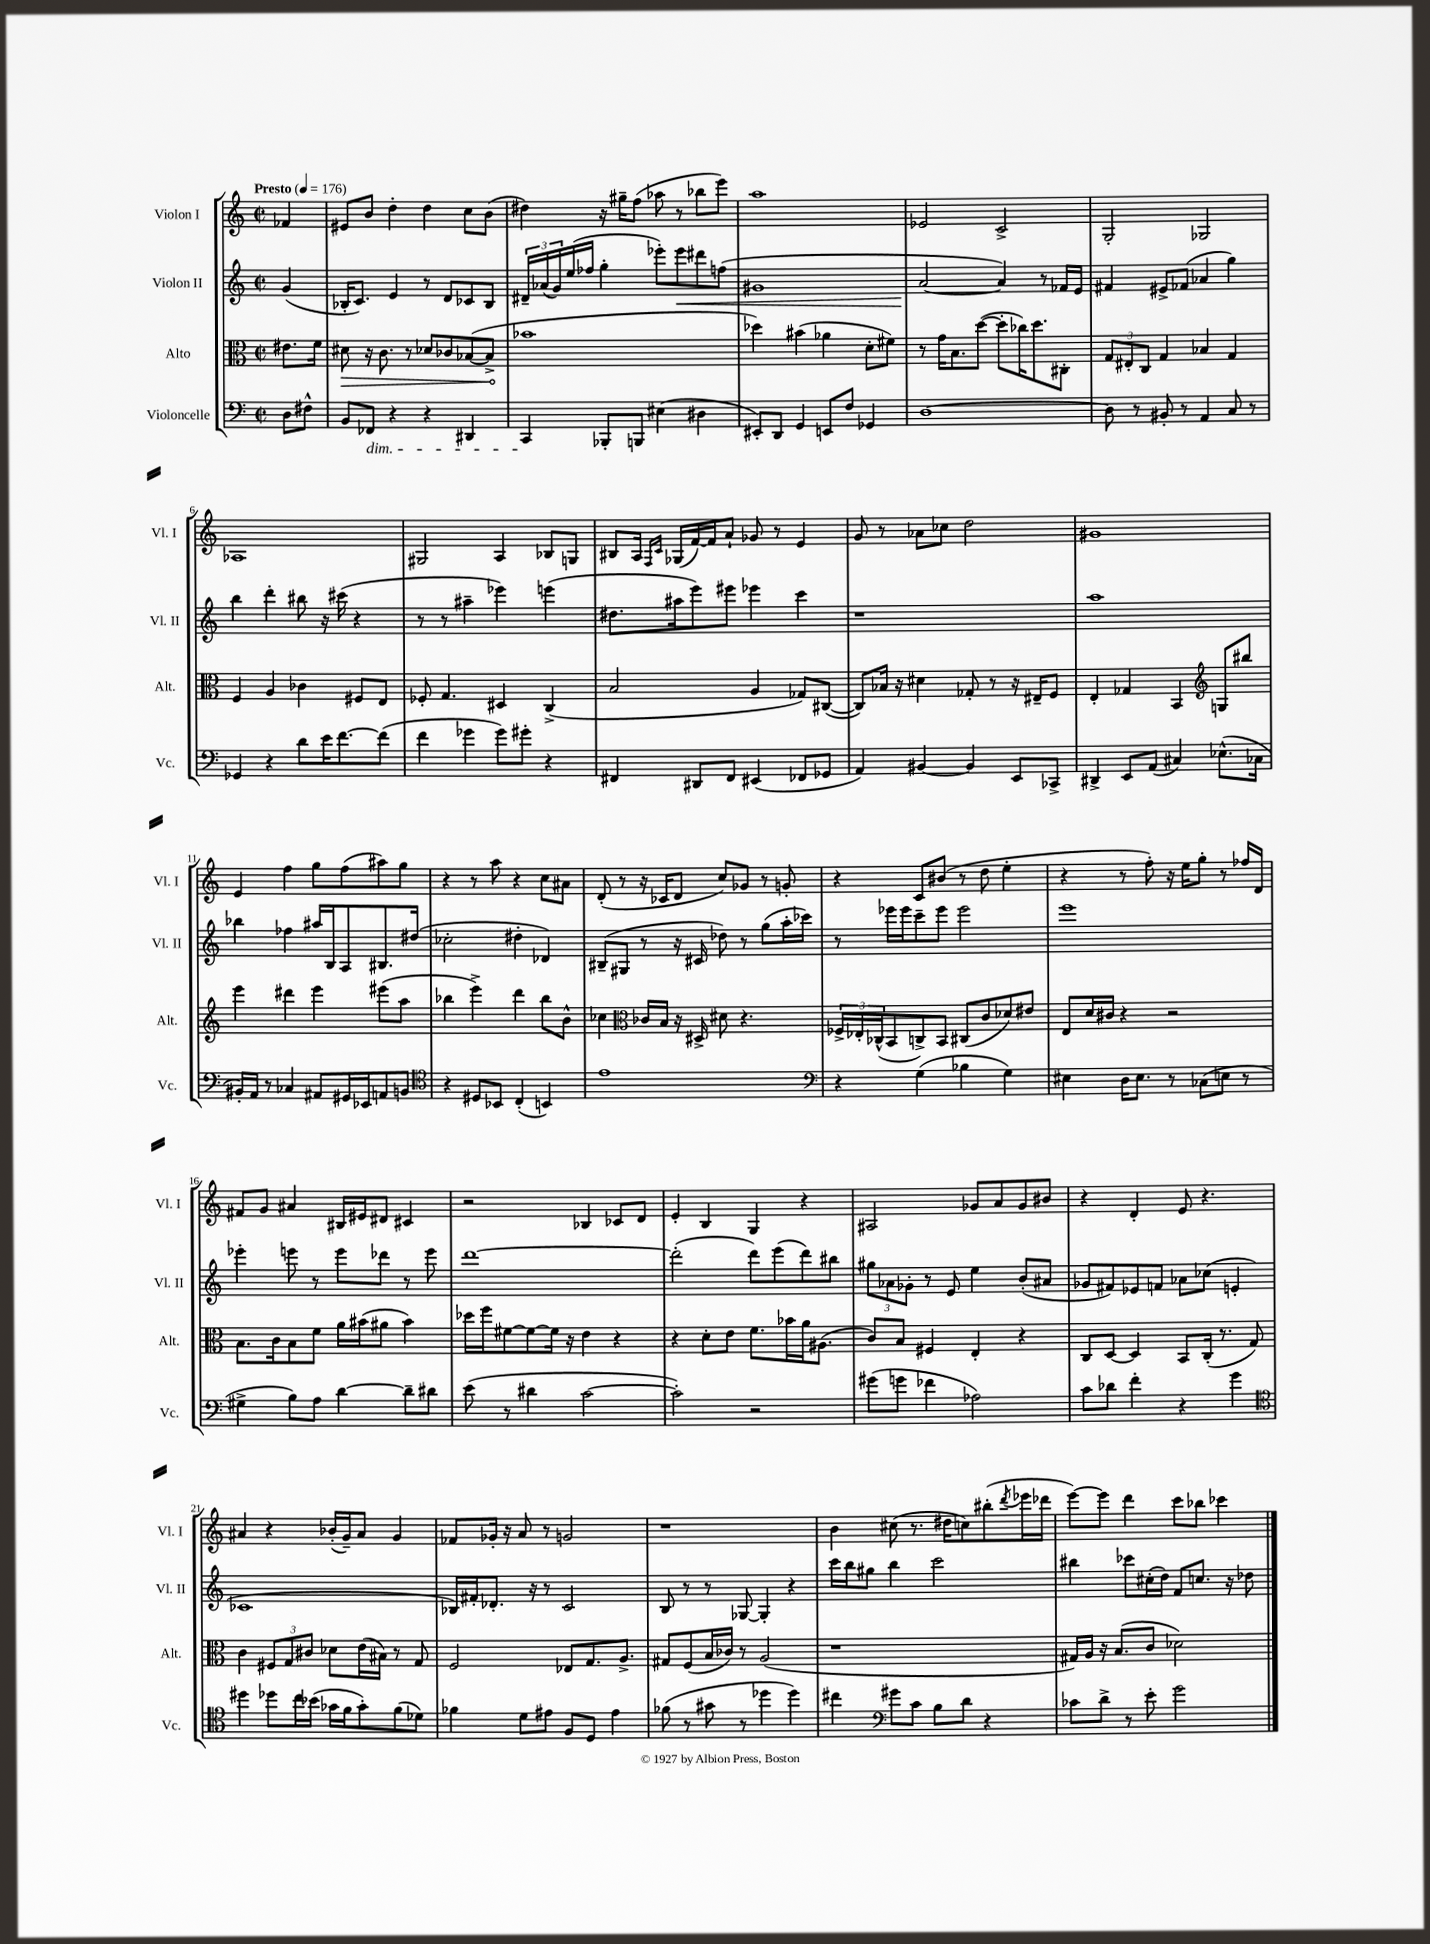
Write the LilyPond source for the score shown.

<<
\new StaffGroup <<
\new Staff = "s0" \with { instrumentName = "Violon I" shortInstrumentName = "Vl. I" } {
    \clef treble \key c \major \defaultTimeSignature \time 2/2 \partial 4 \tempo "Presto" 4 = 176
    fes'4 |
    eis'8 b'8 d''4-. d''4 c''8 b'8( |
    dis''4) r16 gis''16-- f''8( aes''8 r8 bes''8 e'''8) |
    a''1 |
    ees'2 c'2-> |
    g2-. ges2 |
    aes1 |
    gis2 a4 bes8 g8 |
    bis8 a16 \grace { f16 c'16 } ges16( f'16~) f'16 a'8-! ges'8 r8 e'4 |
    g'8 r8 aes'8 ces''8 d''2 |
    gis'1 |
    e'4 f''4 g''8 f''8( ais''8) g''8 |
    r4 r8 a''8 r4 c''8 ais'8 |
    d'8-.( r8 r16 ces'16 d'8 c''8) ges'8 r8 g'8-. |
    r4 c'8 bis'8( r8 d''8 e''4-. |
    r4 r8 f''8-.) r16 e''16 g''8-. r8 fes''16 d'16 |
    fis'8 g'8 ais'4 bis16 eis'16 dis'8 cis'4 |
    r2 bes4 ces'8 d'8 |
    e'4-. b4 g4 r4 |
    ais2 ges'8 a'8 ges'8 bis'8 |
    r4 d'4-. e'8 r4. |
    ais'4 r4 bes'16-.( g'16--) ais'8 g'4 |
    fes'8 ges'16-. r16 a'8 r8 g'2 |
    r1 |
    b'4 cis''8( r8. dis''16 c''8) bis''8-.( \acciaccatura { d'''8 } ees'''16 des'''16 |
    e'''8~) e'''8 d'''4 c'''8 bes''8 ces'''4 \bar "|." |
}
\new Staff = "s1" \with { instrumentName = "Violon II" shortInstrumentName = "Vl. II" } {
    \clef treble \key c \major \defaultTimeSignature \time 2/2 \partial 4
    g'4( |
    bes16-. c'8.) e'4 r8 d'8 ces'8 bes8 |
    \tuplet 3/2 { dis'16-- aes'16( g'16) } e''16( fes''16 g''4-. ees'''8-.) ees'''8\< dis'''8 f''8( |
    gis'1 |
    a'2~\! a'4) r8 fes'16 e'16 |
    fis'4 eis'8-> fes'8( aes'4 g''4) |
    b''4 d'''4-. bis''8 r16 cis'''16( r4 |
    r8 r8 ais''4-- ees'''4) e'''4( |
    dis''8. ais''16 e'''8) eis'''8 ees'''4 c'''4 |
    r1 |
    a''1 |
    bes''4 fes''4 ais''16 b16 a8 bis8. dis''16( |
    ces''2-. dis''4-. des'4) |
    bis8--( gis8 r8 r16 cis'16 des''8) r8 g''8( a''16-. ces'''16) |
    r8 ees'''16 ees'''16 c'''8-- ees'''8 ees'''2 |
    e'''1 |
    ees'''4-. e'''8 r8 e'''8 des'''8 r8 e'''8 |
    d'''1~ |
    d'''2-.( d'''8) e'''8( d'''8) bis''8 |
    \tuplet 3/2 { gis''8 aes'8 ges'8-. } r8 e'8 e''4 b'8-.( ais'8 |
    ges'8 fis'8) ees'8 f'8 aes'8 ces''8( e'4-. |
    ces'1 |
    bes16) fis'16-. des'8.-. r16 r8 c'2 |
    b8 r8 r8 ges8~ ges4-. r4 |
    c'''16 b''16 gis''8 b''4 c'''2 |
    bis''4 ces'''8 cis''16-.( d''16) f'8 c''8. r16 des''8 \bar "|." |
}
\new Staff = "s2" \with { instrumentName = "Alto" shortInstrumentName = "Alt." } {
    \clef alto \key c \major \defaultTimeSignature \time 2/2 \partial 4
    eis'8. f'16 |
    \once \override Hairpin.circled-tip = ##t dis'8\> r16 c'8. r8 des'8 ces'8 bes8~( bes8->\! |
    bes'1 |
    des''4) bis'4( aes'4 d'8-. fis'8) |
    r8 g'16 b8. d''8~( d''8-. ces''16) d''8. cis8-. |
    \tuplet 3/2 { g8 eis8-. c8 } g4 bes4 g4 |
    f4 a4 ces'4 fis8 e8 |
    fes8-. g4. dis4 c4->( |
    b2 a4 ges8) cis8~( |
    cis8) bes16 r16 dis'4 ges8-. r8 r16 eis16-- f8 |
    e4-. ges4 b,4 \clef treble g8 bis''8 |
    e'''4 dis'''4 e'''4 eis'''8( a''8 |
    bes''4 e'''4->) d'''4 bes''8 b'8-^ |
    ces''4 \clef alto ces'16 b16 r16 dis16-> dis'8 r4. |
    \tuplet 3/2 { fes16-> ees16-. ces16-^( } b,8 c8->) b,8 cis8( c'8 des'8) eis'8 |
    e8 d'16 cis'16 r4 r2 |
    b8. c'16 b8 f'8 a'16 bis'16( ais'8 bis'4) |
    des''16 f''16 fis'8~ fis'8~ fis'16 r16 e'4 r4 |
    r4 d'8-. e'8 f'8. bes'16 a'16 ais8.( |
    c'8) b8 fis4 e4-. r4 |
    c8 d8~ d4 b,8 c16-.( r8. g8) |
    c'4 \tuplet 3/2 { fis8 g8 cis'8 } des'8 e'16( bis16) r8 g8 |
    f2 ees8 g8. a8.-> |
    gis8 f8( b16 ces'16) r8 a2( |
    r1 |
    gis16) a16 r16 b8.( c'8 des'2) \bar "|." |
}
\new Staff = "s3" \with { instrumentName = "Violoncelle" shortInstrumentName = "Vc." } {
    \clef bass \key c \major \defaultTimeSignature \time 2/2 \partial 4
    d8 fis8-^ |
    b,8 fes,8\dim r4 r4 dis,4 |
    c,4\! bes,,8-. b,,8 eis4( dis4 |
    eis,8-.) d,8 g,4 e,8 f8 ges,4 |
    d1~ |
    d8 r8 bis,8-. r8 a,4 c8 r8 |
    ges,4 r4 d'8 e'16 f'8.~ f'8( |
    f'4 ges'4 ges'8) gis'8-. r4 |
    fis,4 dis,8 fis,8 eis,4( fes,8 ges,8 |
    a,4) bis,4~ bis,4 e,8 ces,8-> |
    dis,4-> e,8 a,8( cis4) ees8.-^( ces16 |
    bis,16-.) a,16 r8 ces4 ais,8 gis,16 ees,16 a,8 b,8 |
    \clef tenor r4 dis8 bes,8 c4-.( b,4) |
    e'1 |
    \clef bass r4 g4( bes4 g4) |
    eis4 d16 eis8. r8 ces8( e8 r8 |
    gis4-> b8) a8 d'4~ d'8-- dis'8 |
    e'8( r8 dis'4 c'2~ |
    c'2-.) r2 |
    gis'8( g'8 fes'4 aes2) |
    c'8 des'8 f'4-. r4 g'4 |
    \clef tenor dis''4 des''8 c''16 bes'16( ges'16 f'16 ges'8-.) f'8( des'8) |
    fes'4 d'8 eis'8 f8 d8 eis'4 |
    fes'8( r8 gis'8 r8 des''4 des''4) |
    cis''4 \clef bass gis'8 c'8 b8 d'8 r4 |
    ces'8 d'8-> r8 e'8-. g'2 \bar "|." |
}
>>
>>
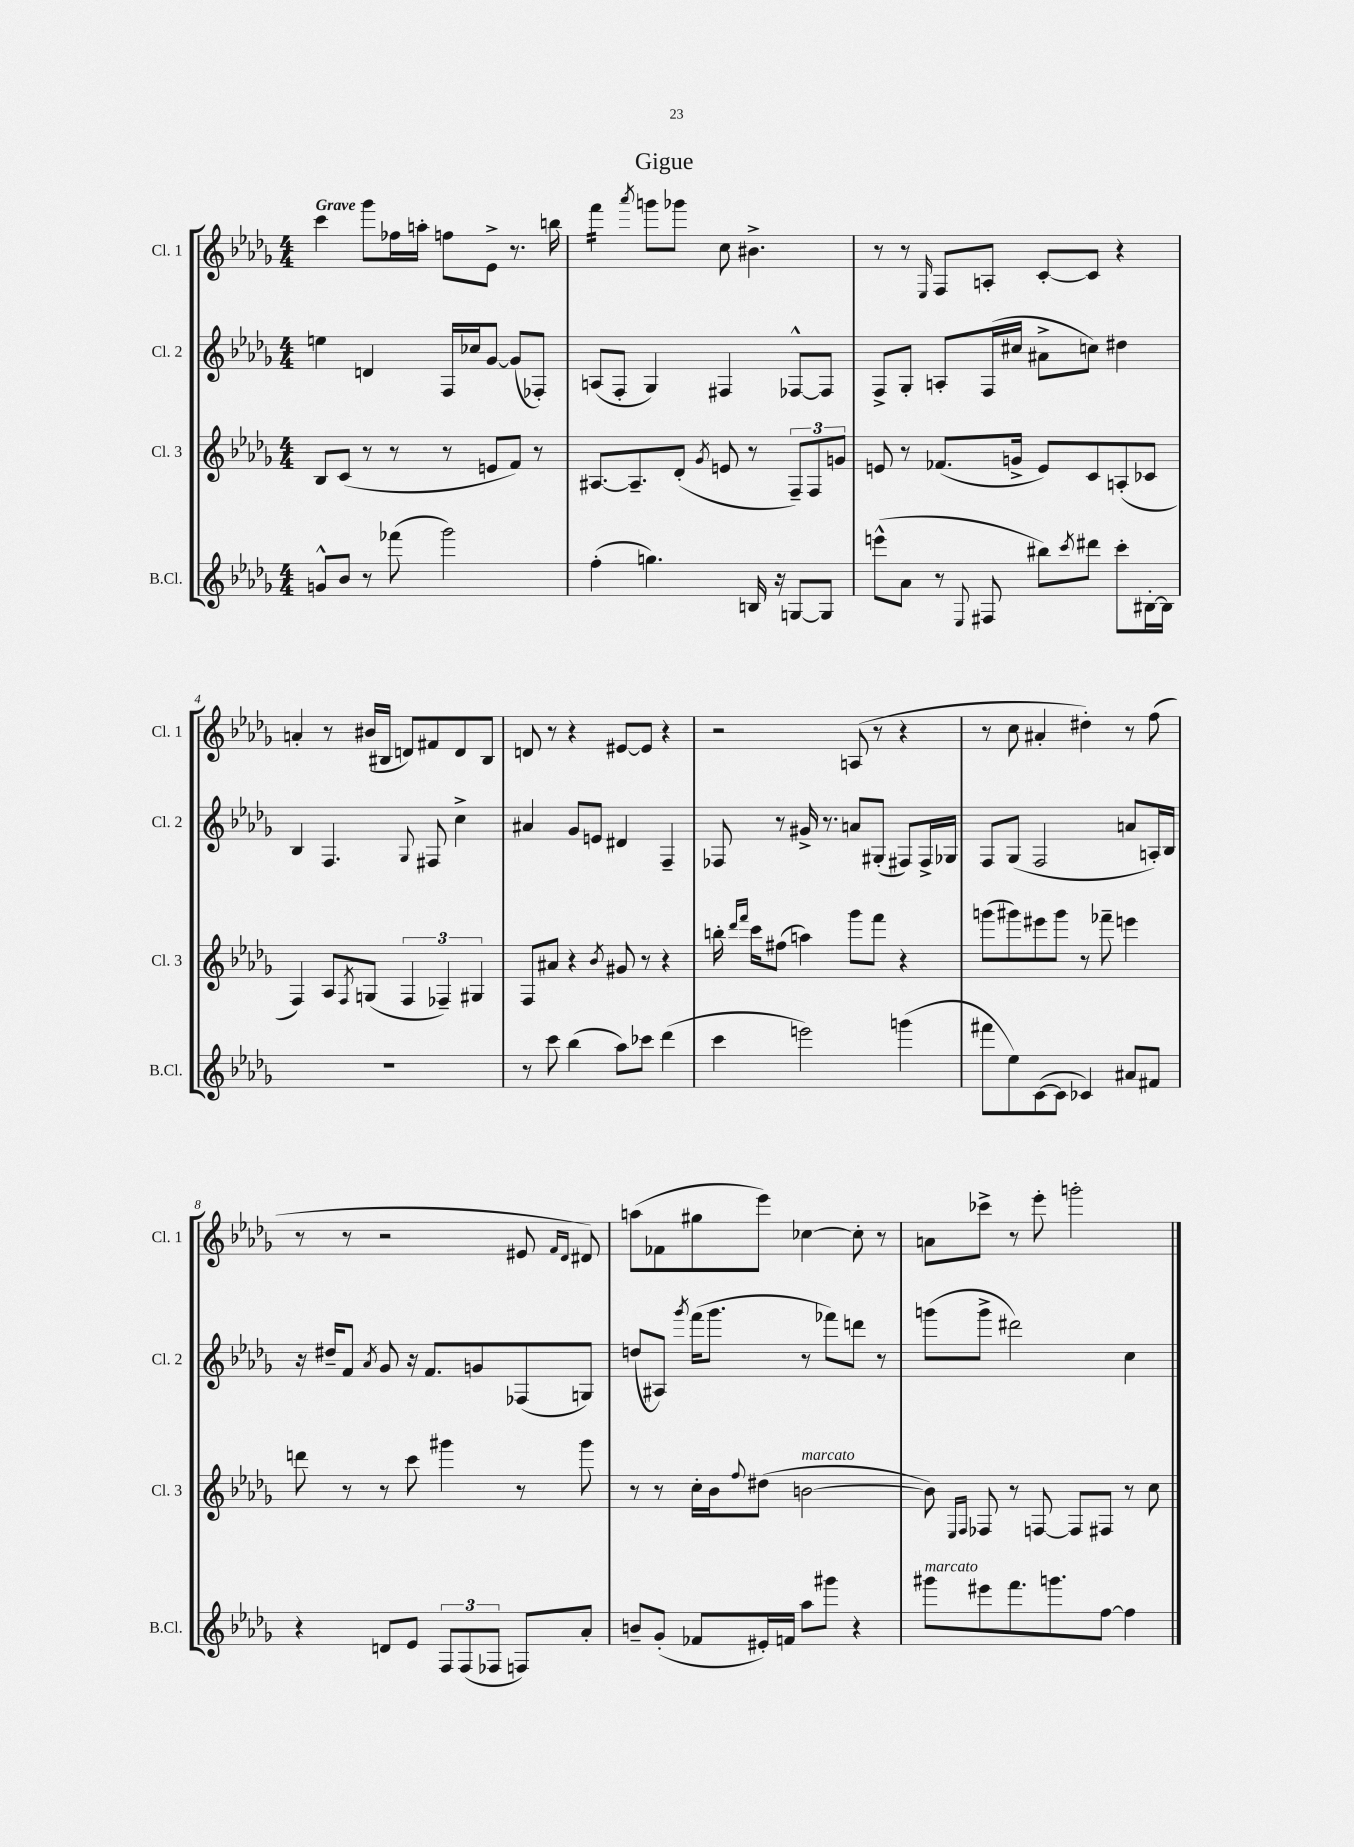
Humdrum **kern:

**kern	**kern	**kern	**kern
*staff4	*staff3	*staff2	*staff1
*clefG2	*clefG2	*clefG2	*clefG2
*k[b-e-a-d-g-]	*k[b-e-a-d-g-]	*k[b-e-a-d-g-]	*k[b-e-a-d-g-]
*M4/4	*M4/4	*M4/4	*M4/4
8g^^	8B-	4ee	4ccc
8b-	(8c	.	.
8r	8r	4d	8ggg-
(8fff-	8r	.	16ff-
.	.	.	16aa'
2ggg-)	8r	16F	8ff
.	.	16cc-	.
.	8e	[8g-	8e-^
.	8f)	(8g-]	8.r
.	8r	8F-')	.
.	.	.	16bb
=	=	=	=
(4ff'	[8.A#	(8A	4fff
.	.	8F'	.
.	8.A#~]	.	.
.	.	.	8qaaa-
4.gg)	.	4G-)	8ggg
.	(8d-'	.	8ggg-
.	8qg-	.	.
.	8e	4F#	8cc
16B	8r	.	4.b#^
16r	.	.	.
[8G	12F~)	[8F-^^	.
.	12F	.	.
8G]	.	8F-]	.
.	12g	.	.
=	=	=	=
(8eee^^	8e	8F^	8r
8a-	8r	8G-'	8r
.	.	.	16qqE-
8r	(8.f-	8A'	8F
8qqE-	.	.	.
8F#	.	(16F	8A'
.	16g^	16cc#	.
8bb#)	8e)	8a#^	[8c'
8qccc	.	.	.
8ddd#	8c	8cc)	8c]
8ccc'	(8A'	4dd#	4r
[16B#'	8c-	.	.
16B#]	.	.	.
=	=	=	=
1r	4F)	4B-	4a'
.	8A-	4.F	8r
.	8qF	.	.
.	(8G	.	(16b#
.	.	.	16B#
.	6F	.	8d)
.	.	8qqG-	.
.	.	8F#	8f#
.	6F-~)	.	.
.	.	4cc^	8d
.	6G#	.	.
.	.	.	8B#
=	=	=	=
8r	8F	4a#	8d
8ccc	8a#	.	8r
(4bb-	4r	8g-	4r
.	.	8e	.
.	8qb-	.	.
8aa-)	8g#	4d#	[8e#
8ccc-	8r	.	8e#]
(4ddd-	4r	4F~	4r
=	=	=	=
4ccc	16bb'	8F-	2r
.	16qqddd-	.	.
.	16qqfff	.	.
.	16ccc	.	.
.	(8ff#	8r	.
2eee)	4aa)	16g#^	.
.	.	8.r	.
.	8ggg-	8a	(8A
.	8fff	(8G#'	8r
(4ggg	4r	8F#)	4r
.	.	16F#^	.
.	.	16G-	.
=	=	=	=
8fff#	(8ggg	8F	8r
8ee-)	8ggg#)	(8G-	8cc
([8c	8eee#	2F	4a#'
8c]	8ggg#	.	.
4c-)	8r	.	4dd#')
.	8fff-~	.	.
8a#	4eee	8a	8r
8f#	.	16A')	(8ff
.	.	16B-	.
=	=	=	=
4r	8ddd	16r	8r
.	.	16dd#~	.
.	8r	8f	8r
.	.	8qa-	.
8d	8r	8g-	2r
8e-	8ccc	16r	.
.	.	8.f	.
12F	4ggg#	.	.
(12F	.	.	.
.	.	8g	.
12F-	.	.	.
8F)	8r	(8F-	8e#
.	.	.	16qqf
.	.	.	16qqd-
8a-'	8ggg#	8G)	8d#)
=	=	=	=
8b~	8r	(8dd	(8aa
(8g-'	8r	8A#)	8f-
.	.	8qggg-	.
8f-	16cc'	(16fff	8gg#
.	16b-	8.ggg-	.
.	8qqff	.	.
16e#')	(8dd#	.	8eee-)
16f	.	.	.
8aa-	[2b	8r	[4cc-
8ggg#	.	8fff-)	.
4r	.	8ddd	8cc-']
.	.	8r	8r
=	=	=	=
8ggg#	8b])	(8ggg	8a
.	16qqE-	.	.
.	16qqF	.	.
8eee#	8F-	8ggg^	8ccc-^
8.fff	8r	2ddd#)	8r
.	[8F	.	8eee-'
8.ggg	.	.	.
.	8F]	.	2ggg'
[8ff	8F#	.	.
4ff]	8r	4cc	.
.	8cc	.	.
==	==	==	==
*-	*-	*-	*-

....................

* Set exercise *
How many lines of the entries contain the string "tenor", with case counting? Reply with the number only.

* Written reply *
2